Source data
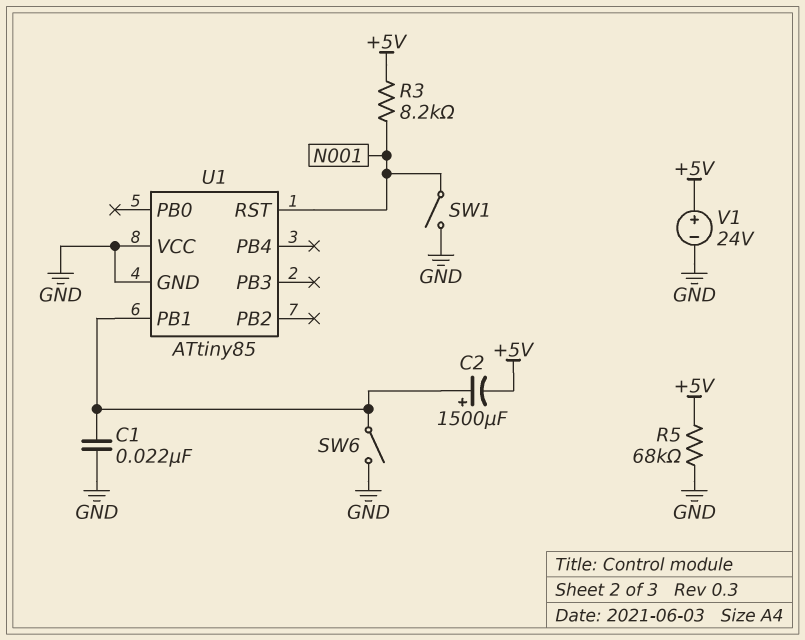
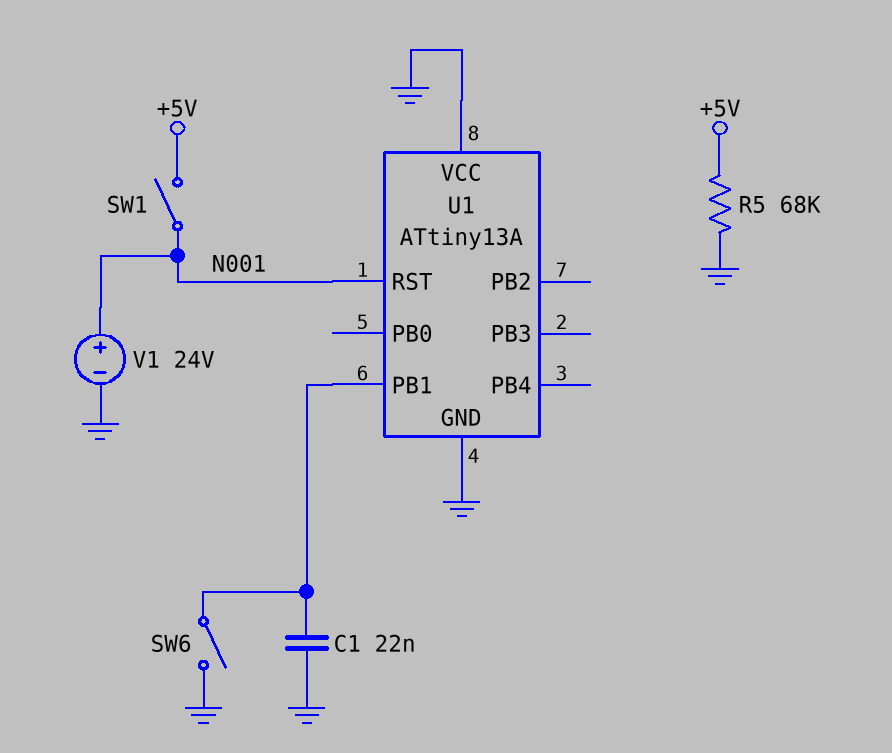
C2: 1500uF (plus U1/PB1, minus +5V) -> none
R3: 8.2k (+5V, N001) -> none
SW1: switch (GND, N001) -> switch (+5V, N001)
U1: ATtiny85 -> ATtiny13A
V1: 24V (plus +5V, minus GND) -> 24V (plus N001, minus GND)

Task description
Each line from the one with "R3: 8.2k (+5V, N001) -> none" through the end of the records above should be written out exactly. No other line should appear.

Answer section
R3: 8.2k (+5V, N001) -> none
SW1: switch (GND, N001) -> switch (+5V, N001)
U1: ATtiny85 -> ATtiny13A
V1: 24V (plus +5V, minus GND) -> 24V (plus N001, minus GND)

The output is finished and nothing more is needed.